## Records

※

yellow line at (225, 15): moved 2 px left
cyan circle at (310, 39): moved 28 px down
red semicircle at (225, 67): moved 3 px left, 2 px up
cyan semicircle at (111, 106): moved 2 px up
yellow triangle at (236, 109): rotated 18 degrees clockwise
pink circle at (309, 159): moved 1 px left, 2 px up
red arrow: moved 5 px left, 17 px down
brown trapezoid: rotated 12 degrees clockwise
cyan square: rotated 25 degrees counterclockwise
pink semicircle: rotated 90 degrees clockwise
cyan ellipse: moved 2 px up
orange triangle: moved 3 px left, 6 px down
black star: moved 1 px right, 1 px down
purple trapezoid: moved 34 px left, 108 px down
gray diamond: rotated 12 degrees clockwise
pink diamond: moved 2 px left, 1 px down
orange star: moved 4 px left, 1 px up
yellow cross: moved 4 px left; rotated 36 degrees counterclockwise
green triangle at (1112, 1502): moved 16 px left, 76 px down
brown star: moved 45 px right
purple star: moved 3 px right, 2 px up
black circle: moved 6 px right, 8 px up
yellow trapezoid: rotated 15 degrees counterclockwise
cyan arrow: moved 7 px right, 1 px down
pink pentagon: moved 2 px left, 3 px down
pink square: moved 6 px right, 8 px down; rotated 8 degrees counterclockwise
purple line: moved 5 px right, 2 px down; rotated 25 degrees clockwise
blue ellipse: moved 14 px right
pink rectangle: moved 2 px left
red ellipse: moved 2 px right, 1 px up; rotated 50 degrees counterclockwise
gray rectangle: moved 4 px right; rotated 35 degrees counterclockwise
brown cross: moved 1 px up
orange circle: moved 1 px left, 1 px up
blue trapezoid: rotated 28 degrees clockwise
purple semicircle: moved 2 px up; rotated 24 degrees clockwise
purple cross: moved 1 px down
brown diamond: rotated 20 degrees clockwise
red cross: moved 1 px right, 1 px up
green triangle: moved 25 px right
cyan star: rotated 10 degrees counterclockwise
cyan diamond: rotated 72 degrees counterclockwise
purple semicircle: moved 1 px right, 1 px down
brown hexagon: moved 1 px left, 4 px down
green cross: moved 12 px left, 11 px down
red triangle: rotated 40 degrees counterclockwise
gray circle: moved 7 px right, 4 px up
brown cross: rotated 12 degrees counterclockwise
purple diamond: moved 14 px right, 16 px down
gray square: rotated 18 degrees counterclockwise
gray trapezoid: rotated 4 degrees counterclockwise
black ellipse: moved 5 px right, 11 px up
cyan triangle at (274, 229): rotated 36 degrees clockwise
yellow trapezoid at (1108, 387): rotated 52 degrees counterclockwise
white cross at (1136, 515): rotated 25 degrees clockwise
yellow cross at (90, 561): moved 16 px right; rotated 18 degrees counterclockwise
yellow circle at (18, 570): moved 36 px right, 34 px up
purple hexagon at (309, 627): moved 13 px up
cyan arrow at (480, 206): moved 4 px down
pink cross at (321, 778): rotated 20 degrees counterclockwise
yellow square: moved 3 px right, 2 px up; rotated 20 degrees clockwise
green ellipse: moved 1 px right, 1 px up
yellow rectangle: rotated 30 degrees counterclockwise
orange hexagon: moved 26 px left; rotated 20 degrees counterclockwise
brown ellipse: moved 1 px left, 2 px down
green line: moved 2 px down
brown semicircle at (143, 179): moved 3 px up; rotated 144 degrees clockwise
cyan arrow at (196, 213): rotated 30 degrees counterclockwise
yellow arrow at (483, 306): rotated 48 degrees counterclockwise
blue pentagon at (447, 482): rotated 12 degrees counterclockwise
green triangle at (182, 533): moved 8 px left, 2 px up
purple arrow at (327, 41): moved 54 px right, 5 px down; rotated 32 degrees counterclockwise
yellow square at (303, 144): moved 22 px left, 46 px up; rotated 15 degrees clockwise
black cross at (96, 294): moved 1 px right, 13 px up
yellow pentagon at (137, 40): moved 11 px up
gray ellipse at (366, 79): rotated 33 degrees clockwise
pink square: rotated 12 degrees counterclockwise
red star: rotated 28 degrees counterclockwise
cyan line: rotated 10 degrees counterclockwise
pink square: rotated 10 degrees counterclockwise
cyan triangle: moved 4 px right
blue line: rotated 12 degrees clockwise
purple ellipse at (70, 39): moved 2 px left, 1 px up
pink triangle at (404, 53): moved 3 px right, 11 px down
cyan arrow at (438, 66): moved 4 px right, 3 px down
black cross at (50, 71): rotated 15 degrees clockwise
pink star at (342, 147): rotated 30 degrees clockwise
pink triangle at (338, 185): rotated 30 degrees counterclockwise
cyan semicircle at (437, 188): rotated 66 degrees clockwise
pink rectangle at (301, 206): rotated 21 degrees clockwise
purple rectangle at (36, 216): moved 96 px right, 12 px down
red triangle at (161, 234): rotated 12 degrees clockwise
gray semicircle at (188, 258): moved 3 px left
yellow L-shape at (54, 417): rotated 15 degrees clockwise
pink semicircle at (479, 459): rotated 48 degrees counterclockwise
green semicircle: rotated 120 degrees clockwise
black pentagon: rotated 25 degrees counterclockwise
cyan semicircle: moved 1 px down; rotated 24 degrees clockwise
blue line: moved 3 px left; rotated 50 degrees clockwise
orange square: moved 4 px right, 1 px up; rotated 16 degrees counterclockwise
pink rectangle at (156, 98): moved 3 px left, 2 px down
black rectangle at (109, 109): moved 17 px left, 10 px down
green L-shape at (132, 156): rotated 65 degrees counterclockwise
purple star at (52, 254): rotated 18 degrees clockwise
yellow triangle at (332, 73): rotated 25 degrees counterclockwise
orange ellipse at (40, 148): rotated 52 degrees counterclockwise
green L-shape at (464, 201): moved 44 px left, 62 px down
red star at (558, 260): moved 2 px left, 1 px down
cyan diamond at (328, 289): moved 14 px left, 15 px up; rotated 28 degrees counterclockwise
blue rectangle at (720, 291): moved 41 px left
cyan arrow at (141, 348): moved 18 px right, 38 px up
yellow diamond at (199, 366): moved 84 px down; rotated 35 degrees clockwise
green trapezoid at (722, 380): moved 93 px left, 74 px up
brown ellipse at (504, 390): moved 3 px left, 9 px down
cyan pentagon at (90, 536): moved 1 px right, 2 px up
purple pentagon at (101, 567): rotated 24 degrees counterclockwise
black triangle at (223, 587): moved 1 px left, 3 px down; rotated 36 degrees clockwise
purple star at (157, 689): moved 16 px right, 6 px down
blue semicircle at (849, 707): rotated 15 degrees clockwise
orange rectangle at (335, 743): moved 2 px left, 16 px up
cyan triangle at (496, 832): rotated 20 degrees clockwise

※

## What this task involves
Recast the records above as a Markdown table with two columns, Row and Change. Put a row number under Row and the full line under Change, and leave out blank lines.

## Response to the task
| Row | Change |
|---|---|
| 1 | yellow line at (225, 15): moved 2 px left |
| 2 | cyan circle at (310, 39): moved 28 px down |
| 3 | red semicircle at (225, 67): moved 3 px left, 2 px up |
| 4 | cyan semicircle at (111, 106): moved 2 px up |
| 5 | yellow triangle at (236, 109): rotated 18 degrees clockwise |
| 6 | pink circle at (309, 159): moved 1 px left, 2 px up |
| 7 | red arrow: moved 5 px left, 17 px down |
| 8 | brown trapezoid: rotated 12 degrees clockwise |
| 9 | cyan square: rotated 25 degrees counterclockwise |
| 10 | pink semicircle: rotated 90 degrees clockwise |
| 11 | cyan ellipse: moved 2 px up |
| 12 | orange triangle: moved 3 px left, 6 px down |
| 13 | black star: moved 1 px right, 1 px down |
| 14 | purple trapezoid: moved 34 px left, 108 px down |
| 15 | gray diamond: rotated 12 degrees clockwise |
| 16 | pink diamond: moved 2 px left, 1 px down |
| 17 | orange star: moved 4 px left, 1 px up |
| 18 | yellow cross: moved 4 px left; rotated 36 degrees counterclockwise |
| 19 | green triangle at (1112, 1502): moved 16 px left, 76 px down |
| 20 | brown star: moved 45 px right |
| 21 | purple star: moved 3 px right, 2 px up |
| 22 | black circle: moved 6 px right, 8 px up |
| 23 | yellow trapezoid: rotated 15 degrees counterclockwise |
| 24 | cyan arrow: moved 7 px right, 1 px down |
| 25 | pink pentagon: moved 2 px left, 3 px down |
| 26 | pink square: moved 6 px right, 8 px down; rotated 8 degrees counterclockwise |
| 27 | purple line: moved 5 px right, 2 px down; rotated 25 degrees clockwise |
| 28 | blue ellipse: moved 14 px right |
| 29 | pink rectangle: moved 2 px left |
| 30 | red ellipse: moved 2 px right, 1 px up; rotated 50 degrees counterclockwise |
| 31 | gray rectangle: moved 4 px right; rotated 35 degrees counterclockwise |
| 32 | brown cross: moved 1 px up |
| 33 | orange circle: moved 1 px left, 1 px up |
| 34 | blue trapezoid: rotated 28 degrees clockwise |
| 35 | purple semicircle: moved 2 px up; rotated 24 degrees clockwise |
| 36 | purple cross: moved 1 px down |
| 37 | brown diamond: rotated 20 degrees clockwise |
| 38 | red cross: moved 1 px right, 1 px up |
| 39 | green triangle: moved 25 px right |
| 40 | cyan star: rotated 10 degrees counterclockwise |
| 41 | cyan diamond: rotated 72 degrees counterclockwise |
| 42 | purple semicircle: moved 1 px right, 1 px down |
| 43 | brown hexagon: moved 1 px left, 4 px down |
| 44 | green cross: moved 12 px left, 11 px down |
| 45 | red triangle: rotated 40 degrees counterclockwise |
| 46 | gray circle: moved 7 px right, 4 px up |
| 47 | brown cross: rotated 12 degrees counterclockwise |
| 48 | purple diamond: moved 14 px right, 16 px down |
| 49 | gray square: rotated 18 degrees counterclockwise |
| 50 | gray trapezoid: rotated 4 degrees counterclockwise |
| 51 | black ellipse: moved 5 px right, 11 px up |
| 52 | cyan triangle at (274, 229): rotated 36 degrees clockwise |
| 53 | yellow trapezoid at (1108, 387): rotated 52 degrees counterclockwise |
| 54 | white cross at (1136, 515): rotated 25 degrees clockwise |
| 55 | yellow cross at (90, 561): moved 16 px right; rotated 18 degrees counterclockwise |
| 56 | yellow circle at (18, 570): moved 36 px right, 34 px up |
| 57 | purple hexagon at (309, 627): moved 13 px up |
| 58 | cyan arrow at (480, 206): moved 4 px down |
| 59 | pink cross at (321, 778): rotated 20 degrees counterclockwise |
| 60 | yellow square: moved 3 px right, 2 px up; rotated 20 degrees clockwise |
| 61 | green ellipse: moved 1 px right, 1 px up |
| 62 | yellow rectangle: rotated 30 degrees counterclockwise |
| 63 | orange hexagon: moved 26 px left; rotated 20 degrees counterclockwise |
| 64 | brown ellipse: moved 1 px left, 2 px down |
| 65 | green line: moved 2 px down |
| 66 | brown semicircle at (143, 179): moved 3 px up; rotated 144 degrees clockwise |
| 67 | cyan arrow at (196, 213): rotated 30 degrees counterclockwise |
| 68 | yellow arrow at (483, 306): rotated 48 degrees counterclockwise |
| 69 | blue pentagon at (447, 482): rotated 12 degrees counterclockwise |
| 70 | green triangle at (182, 533): moved 8 px left, 2 px up |
| 71 | purple arrow at (327, 41): moved 54 px right, 5 px down; rotated 32 degrees counterclockwise |
| 72 | yellow square at (303, 144): moved 22 px left, 46 px up; rotated 15 degrees clockwise |
| 73 | black cross at (96, 294): moved 1 px right, 13 px up |
| 74 | yellow pentagon at (137, 40): moved 11 px up |
| 75 | gray ellipse at (366, 79): rotated 33 degrees clockwise |
| 76 | pink square: rotated 12 degrees counterclockwise |
| 77 | red star: rotated 28 degrees counterclockwise |
| 78 | cyan line: rotated 10 degrees counterclockwise |
| 79 | pink square: rotated 10 degrees counterclockwise |
| 80 | cyan triangle: moved 4 px right |
| 81 | blue line: rotated 12 degrees clockwise |
| 82 | purple ellipse at (70, 39): moved 2 px left, 1 px up |
| 83 | pink triangle at (404, 53): moved 3 px right, 11 px down |
| 84 | cyan arrow at (438, 66): moved 4 px right, 3 px down |
| 85 | black cross at (50, 71): rotated 15 degrees clockwise |
| 86 | pink star at (342, 147): rotated 30 degrees clockwise |
| 87 | pink triangle at (338, 185): rotated 30 degrees counterclockwise |
| 88 | cyan semicircle at (437, 188): rotated 66 degrees clockwise |
| 89 | pink rectangle at (301, 206): rotated 21 degrees clockwise |
| 90 | purple rectangle at (36, 216): moved 96 px right, 12 px down |
| 91 | red triangle at (161, 234): rotated 12 degrees clockwise |
| 92 | gray semicircle at (188, 258): moved 3 px left |
| 93 | yellow L-shape at (54, 417): rotated 15 degrees clockwise |
| 94 | pink semicircle at (479, 459): rotated 48 degrees counterclockwise |
| 95 | green semicircle: rotated 120 degrees clockwise |
| 96 | black pentagon: rotated 25 degrees counterclockwise |
| 97 | cyan semicircle: moved 1 px down; rotated 24 degrees clockwise |
| 98 | blue line: moved 3 px left; rotated 50 degrees clockwise |
| 99 | orange square: moved 4 px right, 1 px up; rotated 16 degrees counterclockwise |
| 100 | pink rectangle at (156, 98): moved 3 px left, 2 px down |
| 101 | black rectangle at (109, 109): moved 17 px left, 10 px down |
| 102 | green L-shape at (132, 156): rotated 65 degrees counterclockwise |
| 103 | purple star at (52, 254): rotated 18 degrees clockwise |
| 104 | yellow triangle at (332, 73): rotated 25 degrees counterclockwise |
| 105 | orange ellipse at (40, 148): rotated 52 degrees counterclockwise |
| 106 | green L-shape at (464, 201): moved 44 px left, 62 px down |
| 107 | red star at (558, 260): moved 2 px left, 1 px down |
| 108 | cyan diamond at (328, 289): moved 14 px left, 15 px up; rotated 28 degrees counterclockwise |
| 109 | blue rectangle at (720, 291): moved 41 px left |
| 110 | cyan arrow at (141, 348): moved 18 px right, 38 px up |
| 111 | yellow diamond at (199, 366): moved 84 px down; rotated 35 degrees clockwise |
| 112 | green trapezoid at (722, 380): moved 93 px left, 74 px up |
| 113 | brown ellipse at (504, 390): moved 3 px left, 9 px down |
| 114 | cyan pentagon at (90, 536): moved 1 px right, 2 px up |
| 115 | purple pentagon at (101, 567): rotated 24 degrees counterclockwise |
| 116 | black triangle at (223, 587): moved 1 px left, 3 px down; rotated 36 degrees clockwise |
| 117 | purple star at (157, 689): moved 16 px right, 6 px down |
| 118 | blue semicircle at (849, 707): rotated 15 degrees clockwise |
| 119 | orange rectangle at (335, 743): moved 2 px left, 16 px up |
| 120 | cyan triangle at (496, 832): rotated 20 degrees clockwise |